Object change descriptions
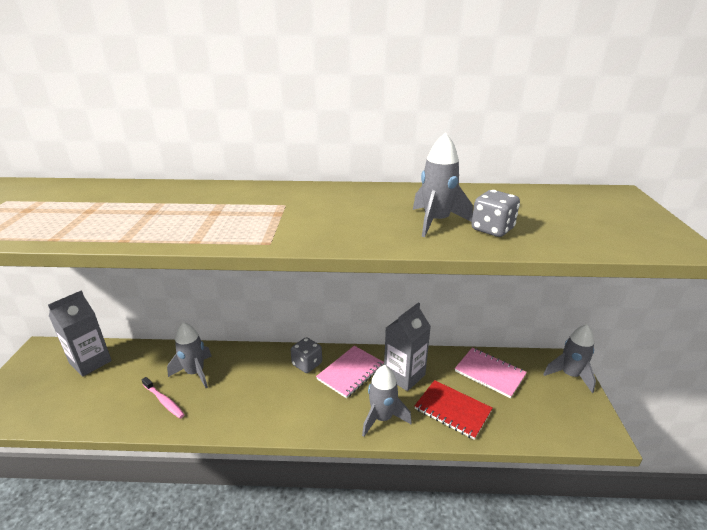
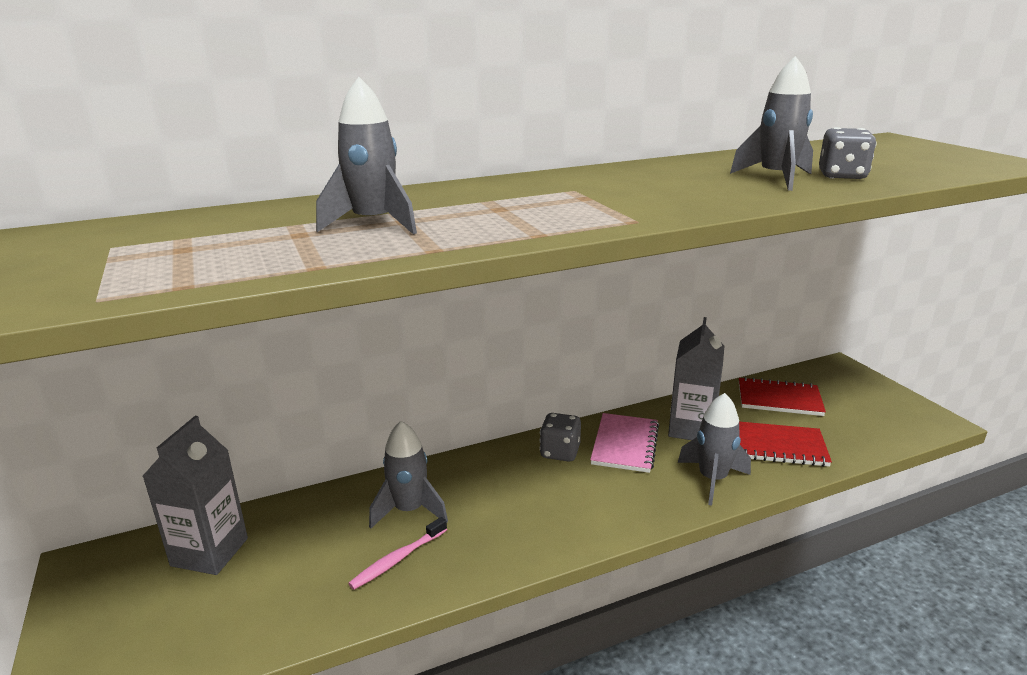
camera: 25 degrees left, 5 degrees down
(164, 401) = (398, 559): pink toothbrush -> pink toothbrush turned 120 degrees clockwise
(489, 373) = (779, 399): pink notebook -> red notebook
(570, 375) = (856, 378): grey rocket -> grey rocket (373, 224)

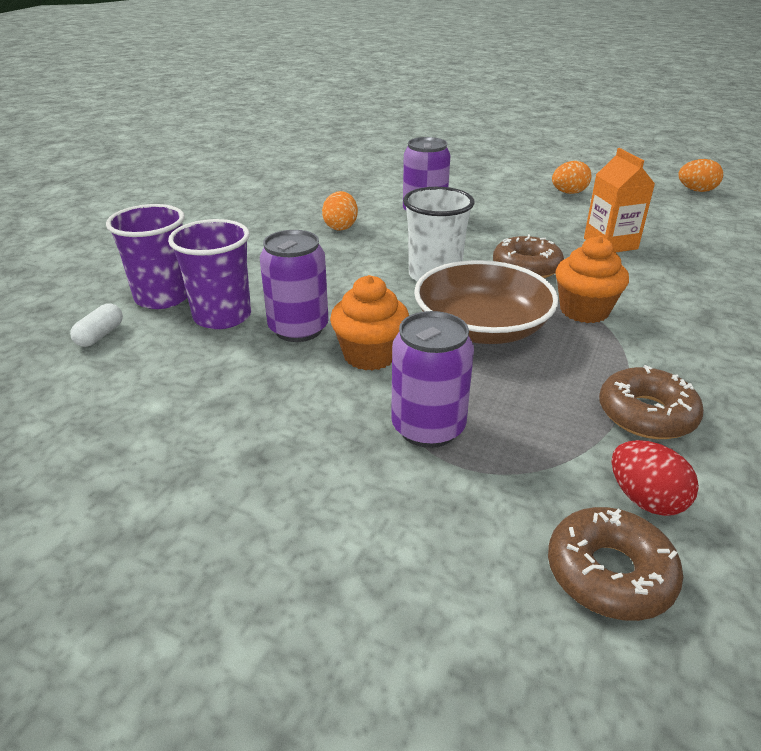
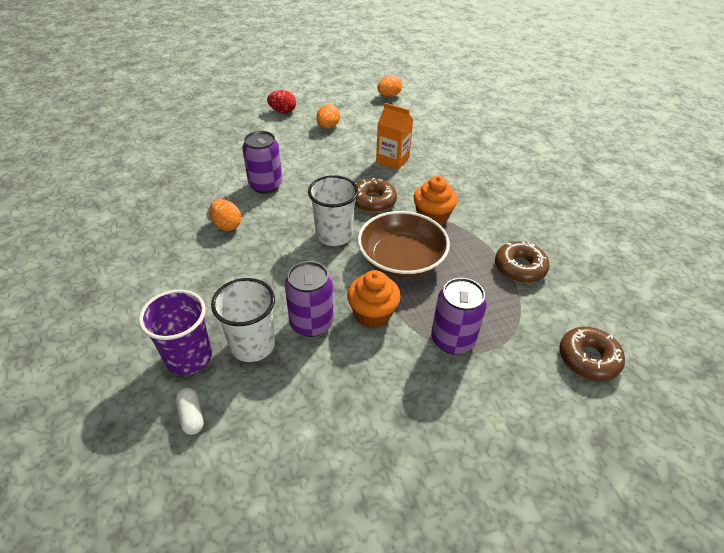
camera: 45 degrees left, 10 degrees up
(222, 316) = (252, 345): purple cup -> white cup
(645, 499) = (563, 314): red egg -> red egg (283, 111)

**Exercise directions:**
What the response needs is every entry, repeated exactly, and none of the pictures.

**Answer box:**
camera: 25 degrees left, 5 degrees down
(164, 401) = (398, 559): pink toothbrush -> pink toothbrush turned 120 degrees clockwise
(489, 373) = (779, 399): pink notebook -> red notebook
(570, 375) = (856, 378): grey rocket -> grey rocket (373, 224)

camera: 45 degrees left, 10 degrees up
(222, 316) = (252, 345): purple cup -> white cup
(645, 499) = (563, 314): red egg -> red egg (283, 111)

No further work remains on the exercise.